GIVEN RECORDS Start Marker

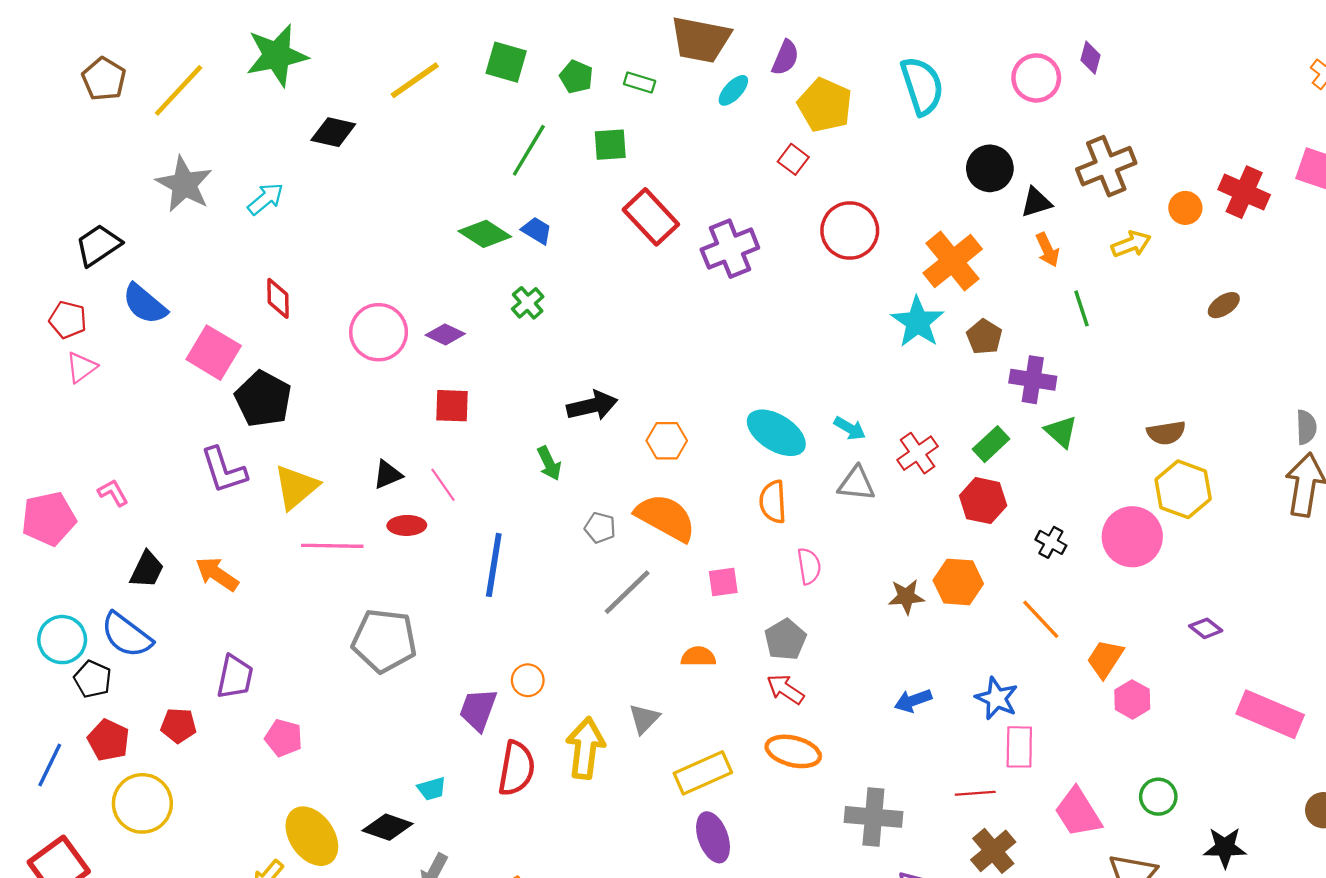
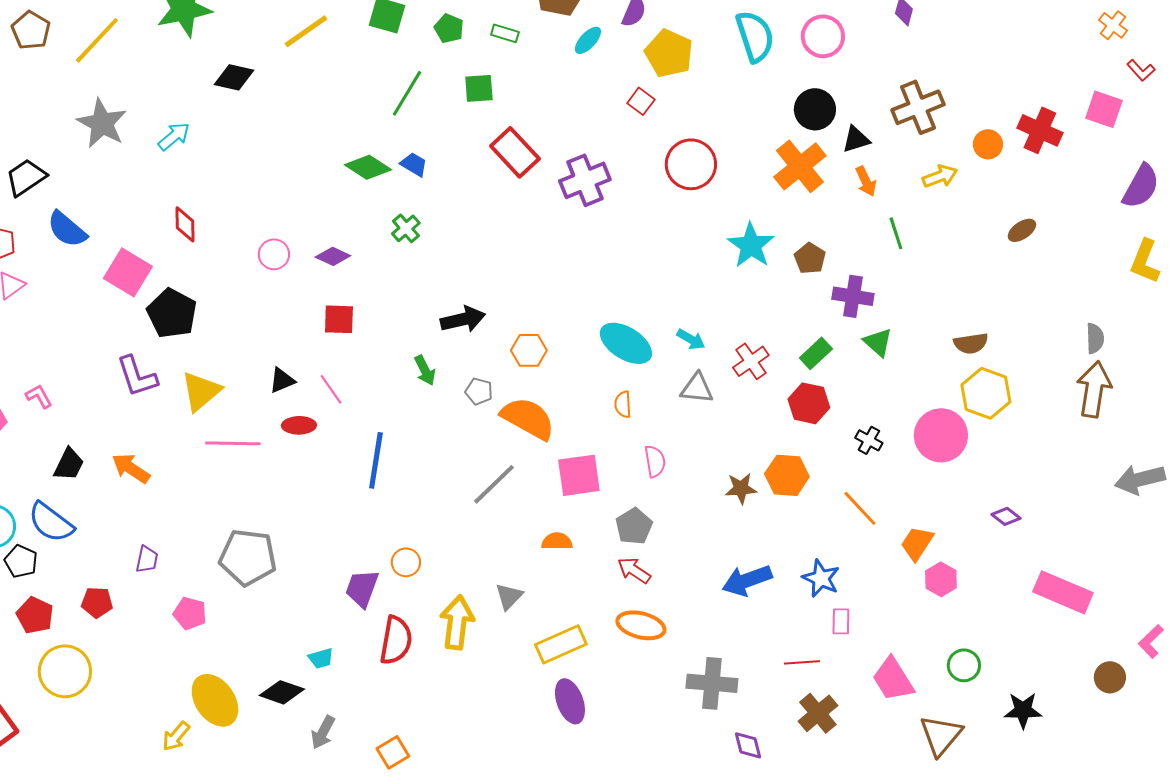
pink circle: (1036, 78) -> (823, 36), moved
orange cross: (953, 261) -> (800, 166), moved
pink circle: (379, 332) -> (274, 254), size x0.6
orange semicircle: (773, 502) -> (623, 404), size x0.7
gray pentagon: (600, 528) -> (479, 391), moved
pink square: (723, 582) -> (579, 475), size x1.6
gray pentagon: (384, 641) -> (248, 557), moved
purple trapezoid: (235, 677) -> (147, 559), size x0.7
blue arrow: (913, 701) -> (747, 580), size x1.5
pink rectangle: (1019, 747) -> (841, 621), size x0.7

GIVEN RECORDS End Marker

→ TASK ITEM: Restate the entries above word for word, and keep the pictures out.

→ THE ANSWER:
pink circle: (1036, 78) -> (823, 36), moved
orange cross: (953, 261) -> (800, 166), moved
pink circle: (379, 332) -> (274, 254), size x0.6
orange semicircle: (773, 502) -> (623, 404), size x0.7
gray pentagon: (600, 528) -> (479, 391), moved
pink square: (723, 582) -> (579, 475), size x1.6
gray pentagon: (384, 641) -> (248, 557), moved
purple trapezoid: (235, 677) -> (147, 559), size x0.7
blue arrow: (913, 701) -> (747, 580), size x1.5
pink rectangle: (1019, 747) -> (841, 621), size x0.7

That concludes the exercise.